*How to complete this task:*
If an entry holds a picture, drop the picture but restate the entry word for word.
(Records provided Opens)
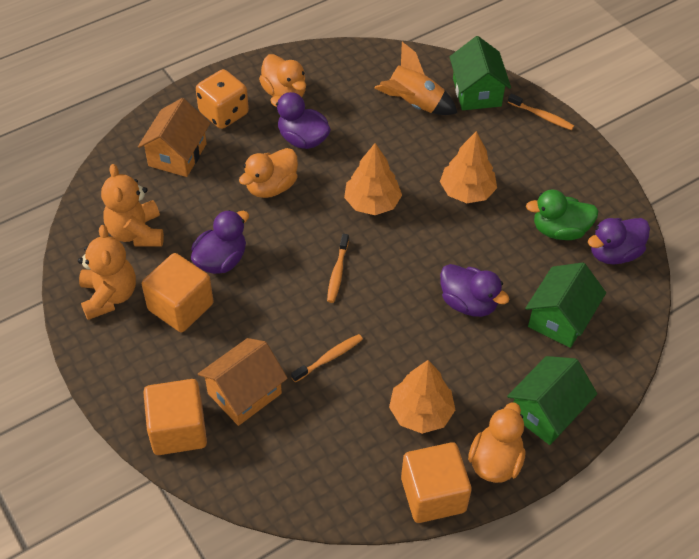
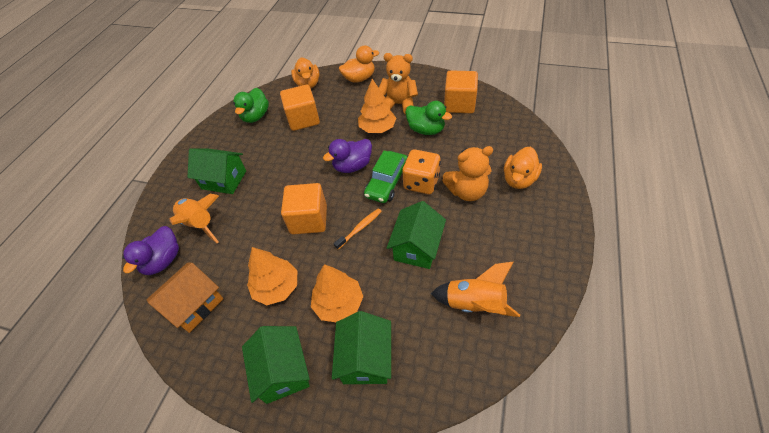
green car: 0 -> 1
green duck: 1 -> 2
green house: 3 -> 4
orange house: 2 -> 1
orange rocket: 1 -> 2
orange toothbrush: 3 -> 1
purple duck: 4 -> 2

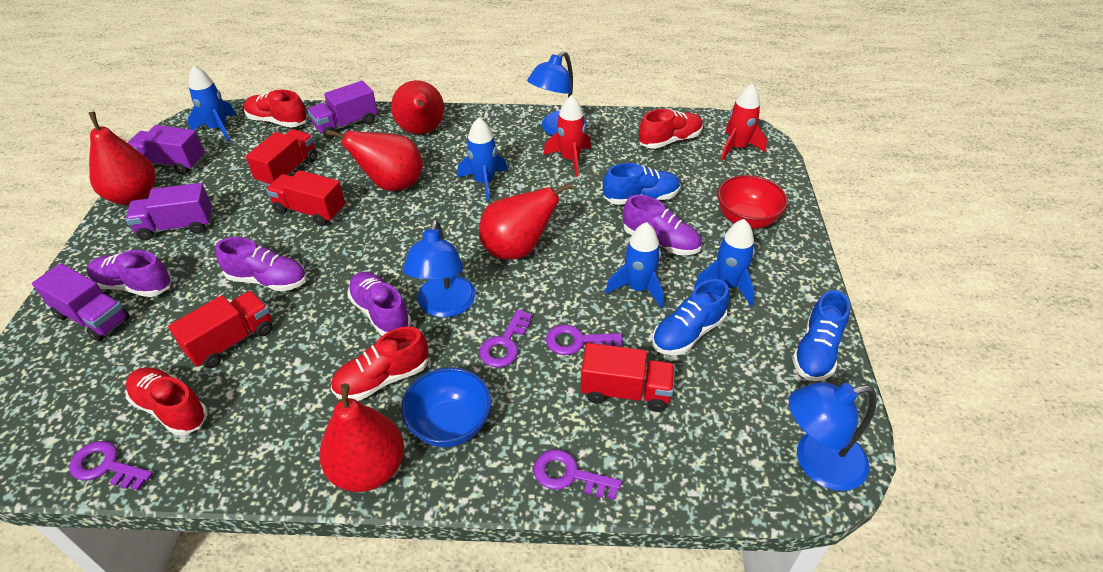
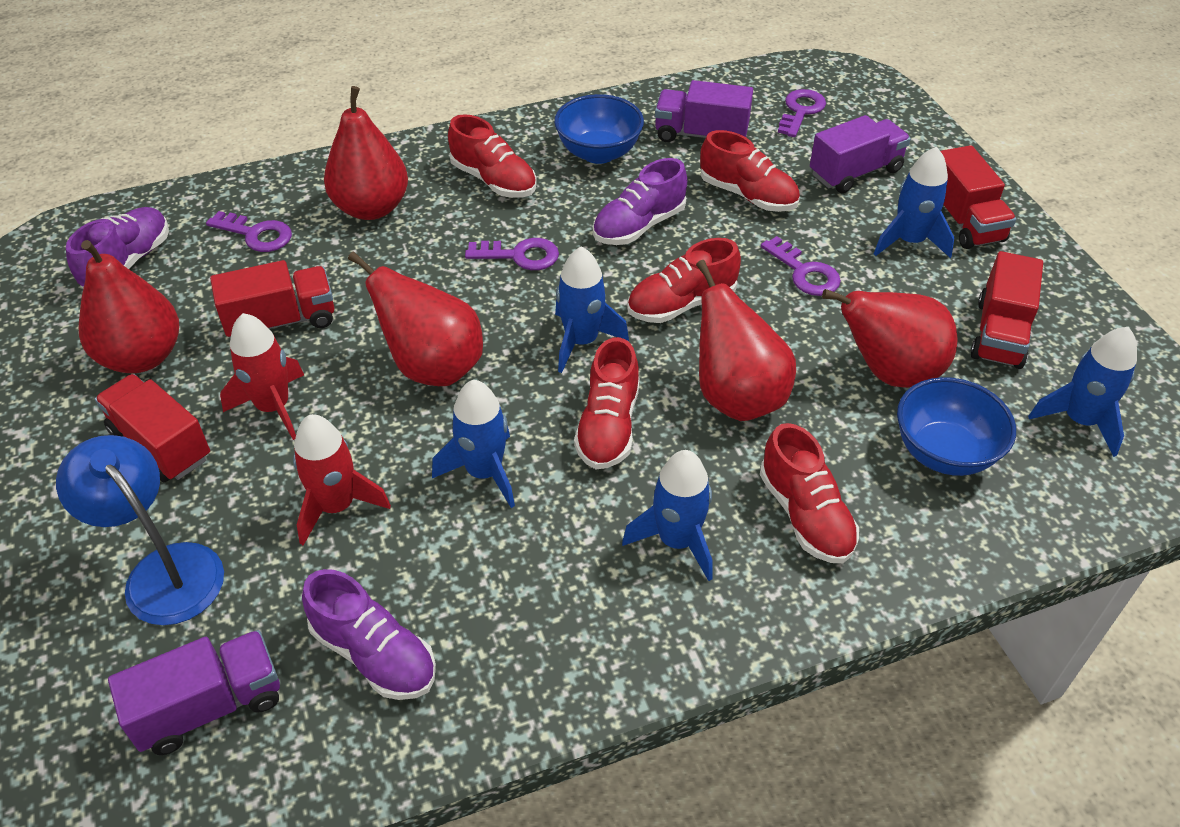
blue bowl: 1 -> 2
blue lamp: 3 -> 1
blue rocket: 4 -> 5
blue shoe: 3 -> 0
purple shoe: 4 -> 3
purple truck: 4 -> 3
red bowl: 1 -> 0
red shoe: 4 -> 5

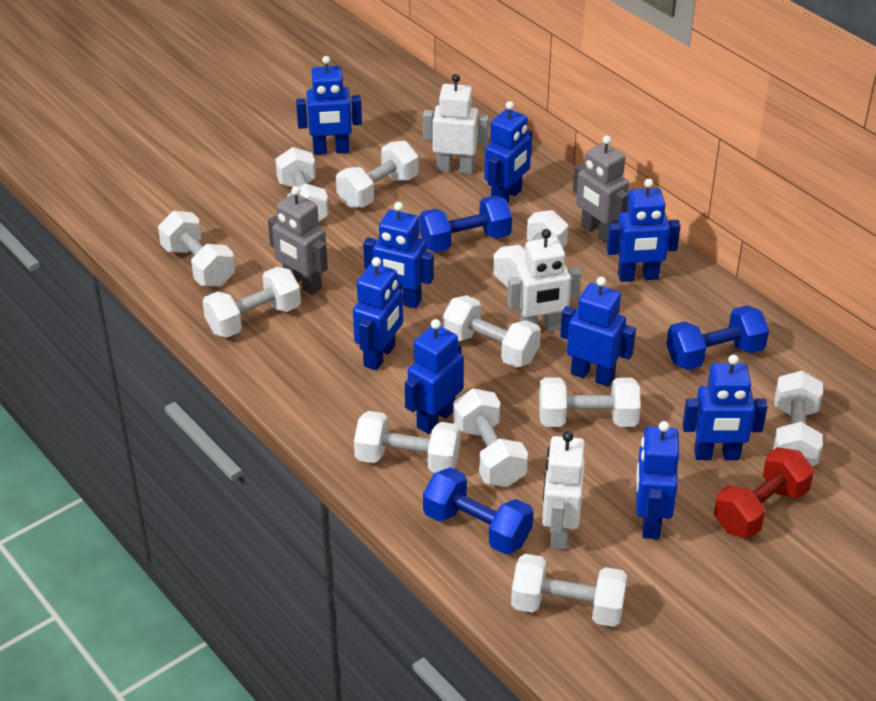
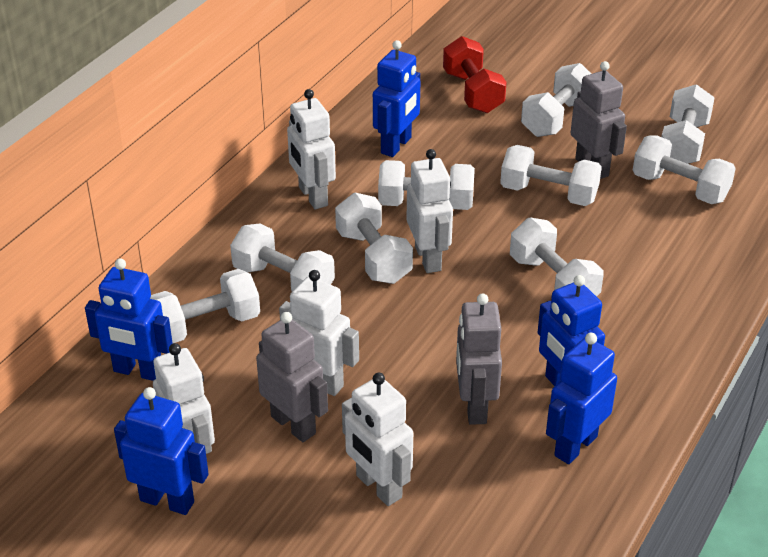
blue dumbbell: 3 -> 0
blue robot: 9 -> 5
grey robot: 2 -> 3
white dumbbell: 11 -> 9
white robot: 3 -> 5

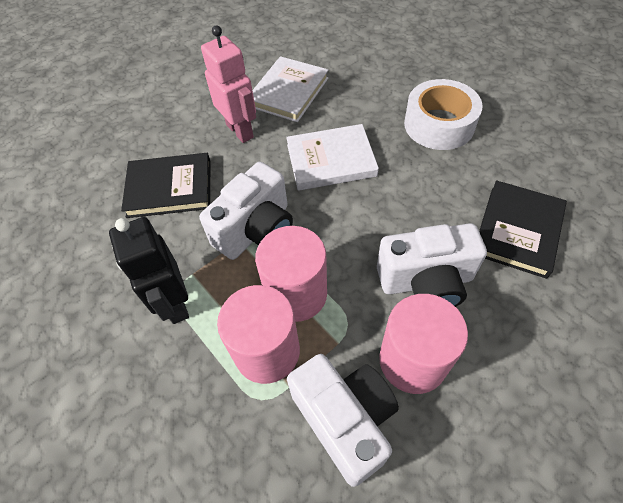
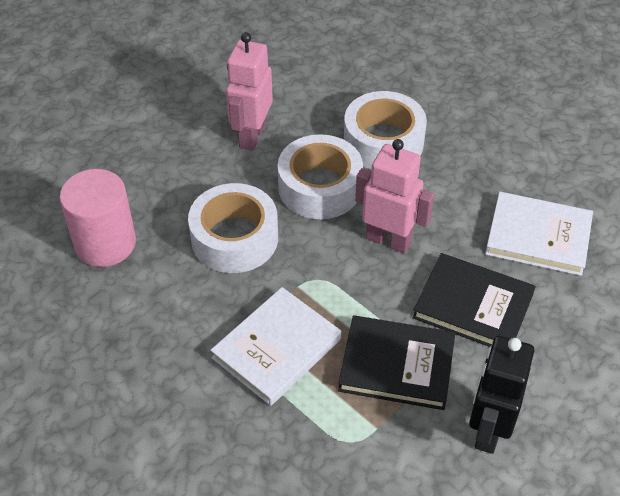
pink cylinder: 3 -> 1
pink robot: 1 -> 2
white camera: 3 -> 0
white tape: 1 -> 3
(Records provided Closes)
*Response to the task:*
green car: 0 -> 1
green duck: 1 -> 2
green house: 3 -> 4
orange house: 2 -> 1
orange rocket: 1 -> 2
orange toothbrush: 3 -> 1
purple duck: 4 -> 2

blue bowl: 1 -> 2
blue lamp: 3 -> 1
blue rocket: 4 -> 5
blue shoe: 3 -> 0
purple shoe: 4 -> 3
purple truck: 4 -> 3
red bowl: 1 -> 0
red shoe: 4 -> 5

blue dumbbell: 3 -> 0
blue robot: 9 -> 5
grey robot: 2 -> 3
white dumbbell: 11 -> 9
white robot: 3 -> 5

pink cylinder: 3 -> 1
pink robot: 1 -> 2
white camera: 3 -> 0
white tape: 1 -> 3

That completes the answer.